Segment Start: Information provided

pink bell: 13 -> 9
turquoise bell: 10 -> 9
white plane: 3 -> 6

Segment End: Information provided
Segment Start: Information provided

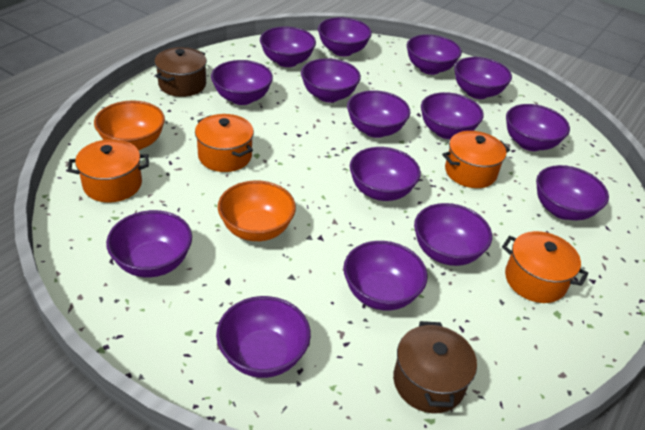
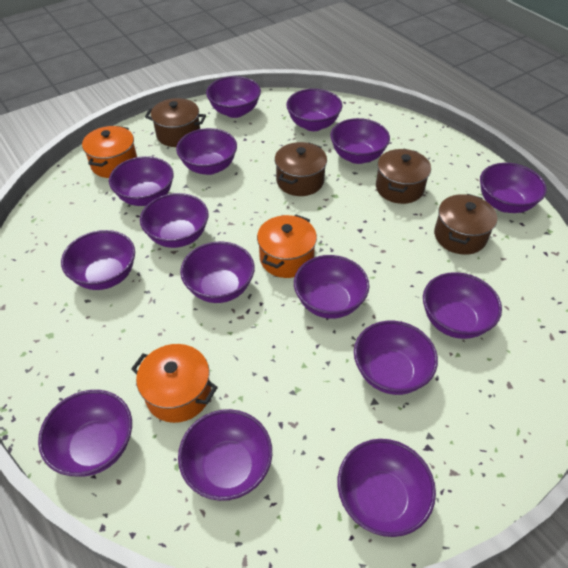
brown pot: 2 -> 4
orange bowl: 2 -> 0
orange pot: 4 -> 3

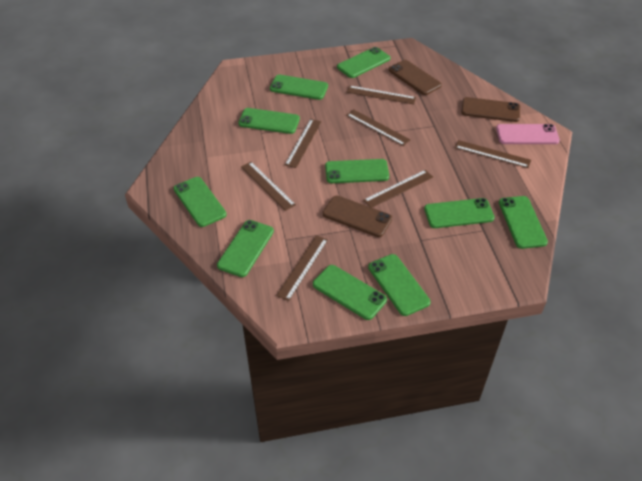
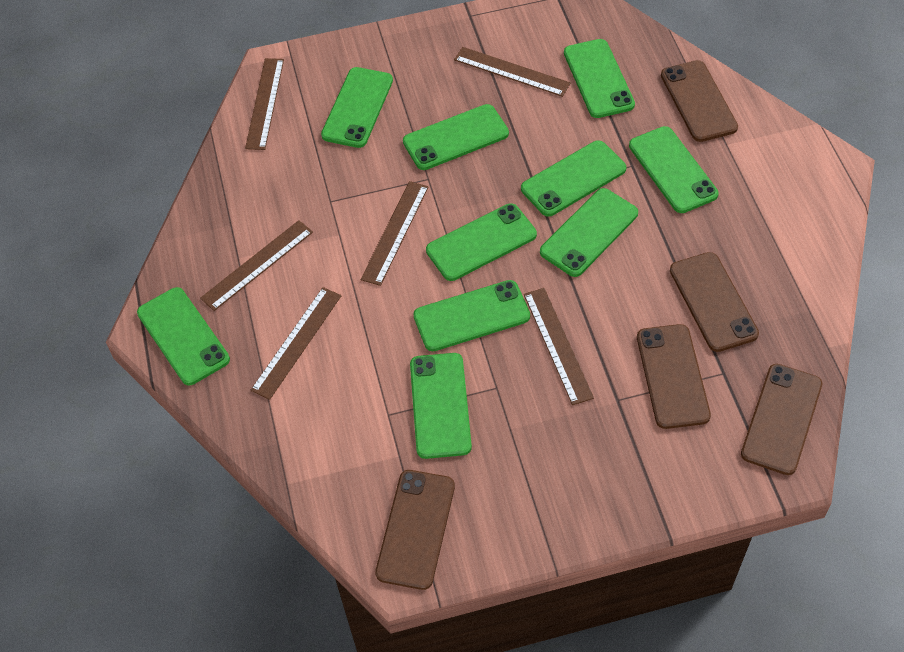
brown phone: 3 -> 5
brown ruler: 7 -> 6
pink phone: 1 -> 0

Segment End: Information provided
Segment Start: Information provided

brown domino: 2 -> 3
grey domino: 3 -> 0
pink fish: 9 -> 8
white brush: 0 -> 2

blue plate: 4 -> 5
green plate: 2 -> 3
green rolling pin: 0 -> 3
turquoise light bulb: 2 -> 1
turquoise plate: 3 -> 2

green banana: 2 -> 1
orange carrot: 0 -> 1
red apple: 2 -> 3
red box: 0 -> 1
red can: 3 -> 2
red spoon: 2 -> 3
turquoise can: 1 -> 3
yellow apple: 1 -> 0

Segment End: Information provided

[Task prompt]
The entries above hold a line with "brown domino: 2 -> 3" and a later line with "yellow apple: 1 -> 0". Write out exactly those lines and all lines between, nothing more.

[Answer to the problem]
brown domino: 2 -> 3
grey domino: 3 -> 0
pink fish: 9 -> 8
white brush: 0 -> 2

blue plate: 4 -> 5
green plate: 2 -> 3
green rolling pin: 0 -> 3
turquoise light bulb: 2 -> 1
turquoise plate: 3 -> 2

green banana: 2 -> 1
orange carrot: 0 -> 1
red apple: 2 -> 3
red box: 0 -> 1
red can: 3 -> 2
red spoon: 2 -> 3
turquoise can: 1 -> 3
yellow apple: 1 -> 0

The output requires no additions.